● Instructions for the task: In the entries that follow, how many lines include the string "KEYS"? The answer is the number only.

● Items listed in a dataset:
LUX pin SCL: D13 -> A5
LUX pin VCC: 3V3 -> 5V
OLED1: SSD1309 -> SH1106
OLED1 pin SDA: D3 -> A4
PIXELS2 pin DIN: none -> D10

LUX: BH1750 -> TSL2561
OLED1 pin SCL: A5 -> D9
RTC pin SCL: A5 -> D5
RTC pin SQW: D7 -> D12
---
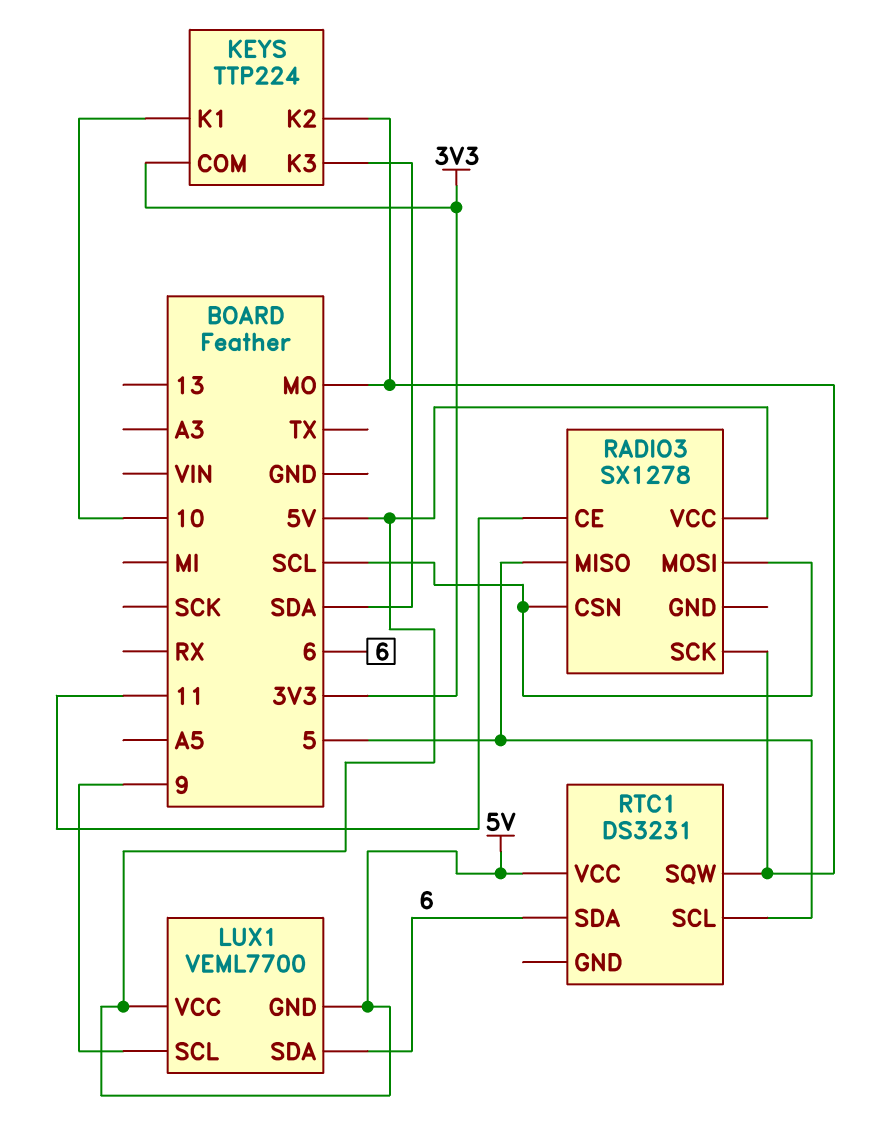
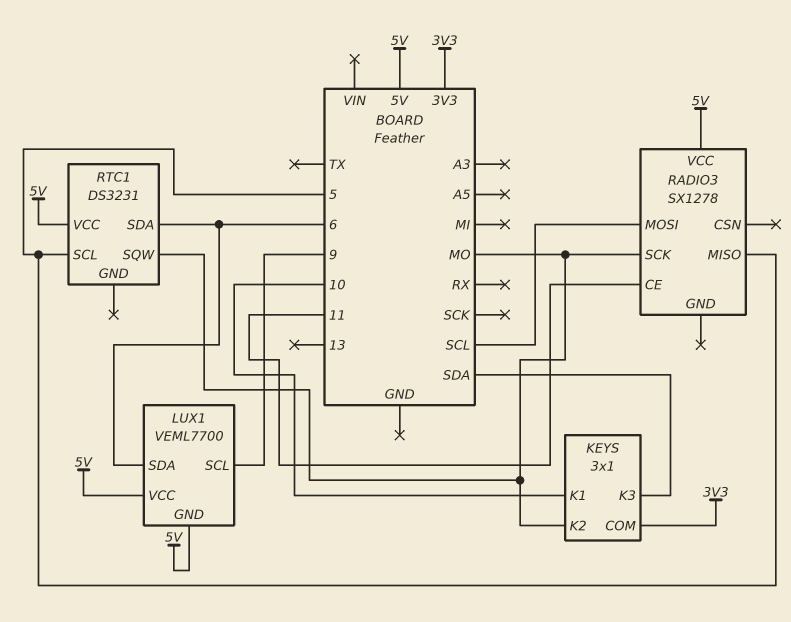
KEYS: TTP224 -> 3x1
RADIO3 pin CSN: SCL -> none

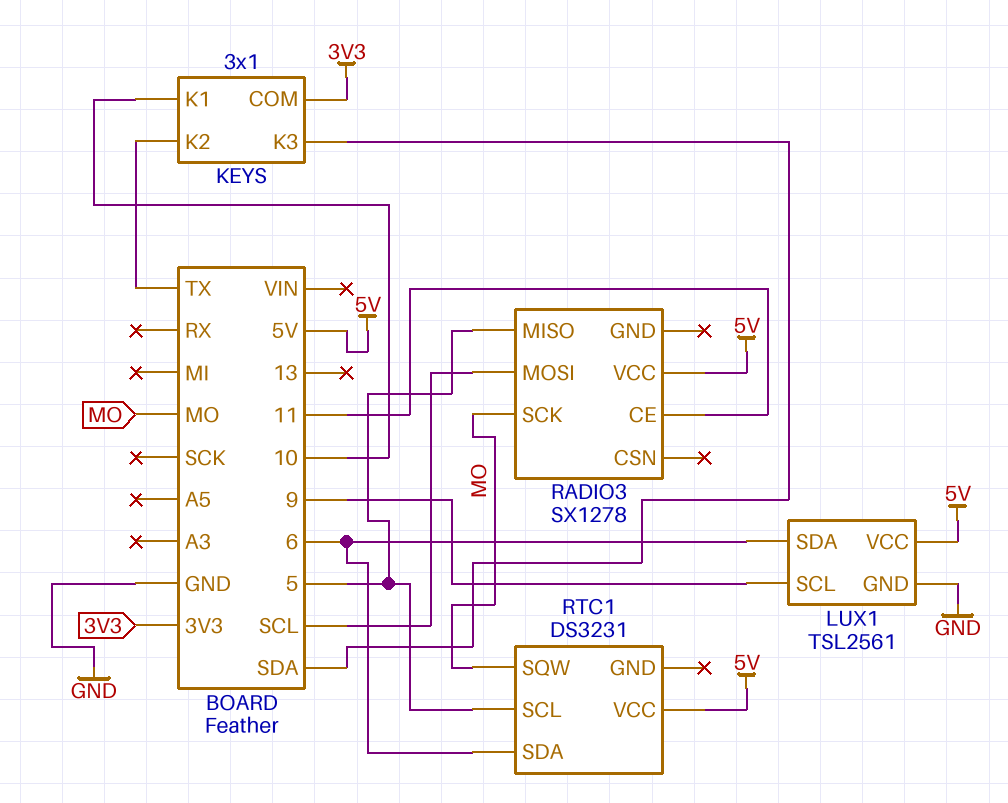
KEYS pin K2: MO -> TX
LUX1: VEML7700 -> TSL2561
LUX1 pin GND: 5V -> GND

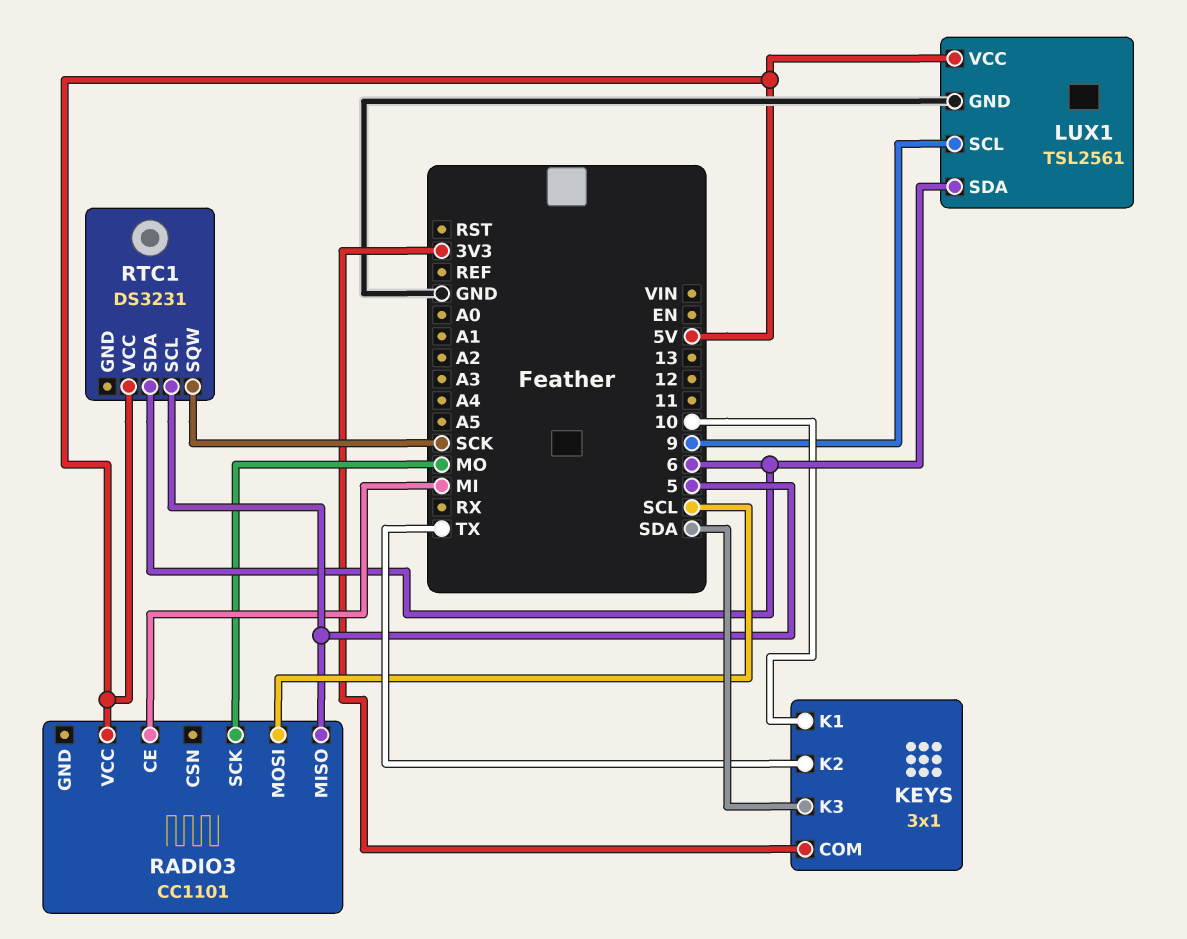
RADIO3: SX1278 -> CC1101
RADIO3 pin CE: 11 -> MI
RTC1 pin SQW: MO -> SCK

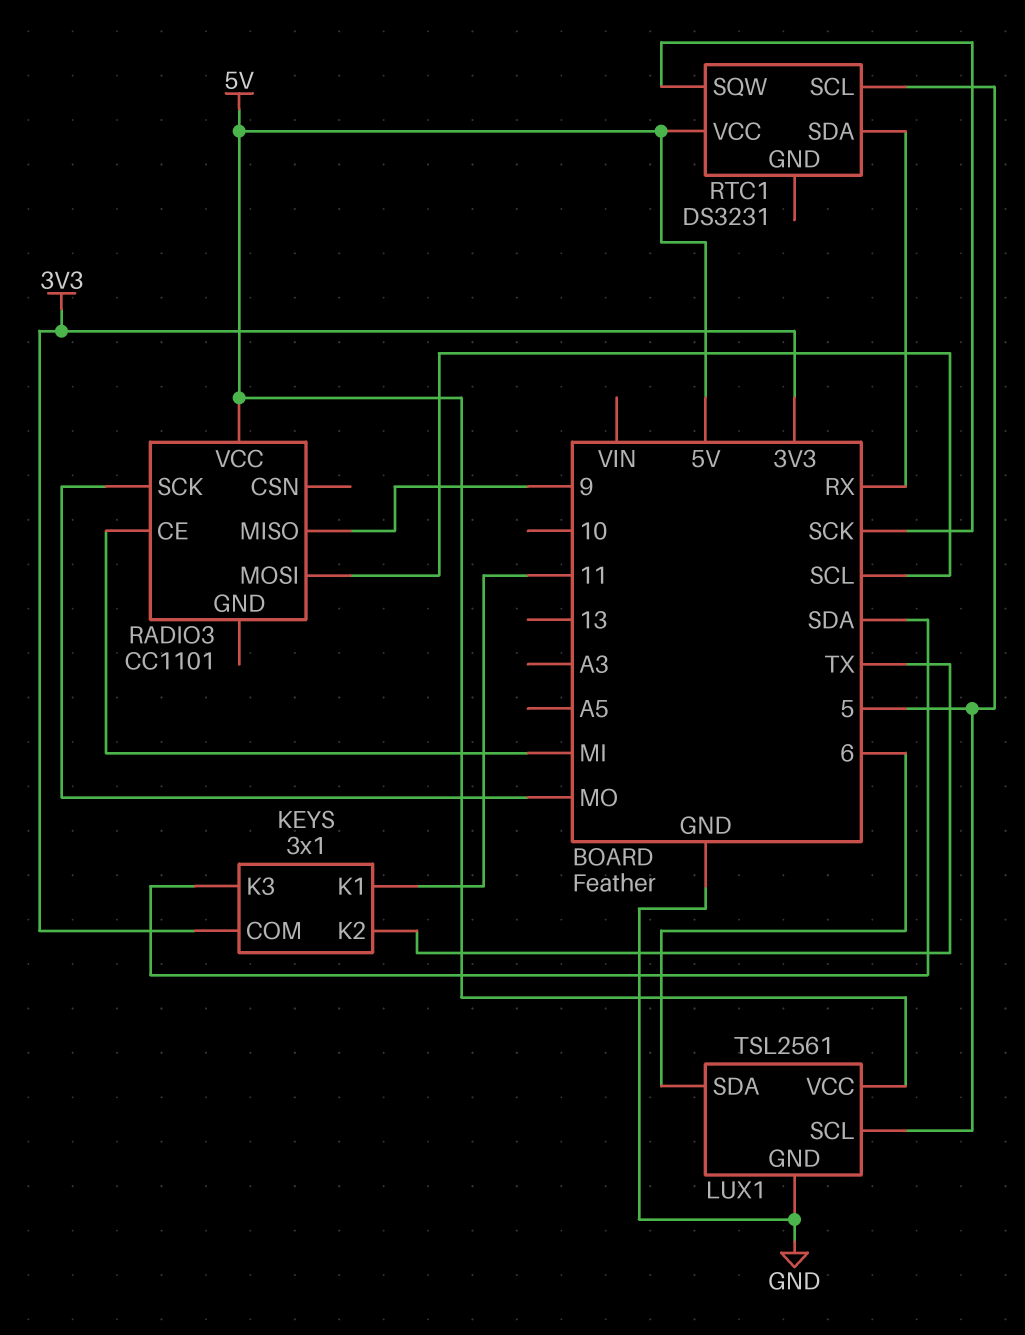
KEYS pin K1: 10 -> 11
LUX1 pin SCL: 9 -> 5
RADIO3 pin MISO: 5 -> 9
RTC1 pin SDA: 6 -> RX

● Exercise answer: 3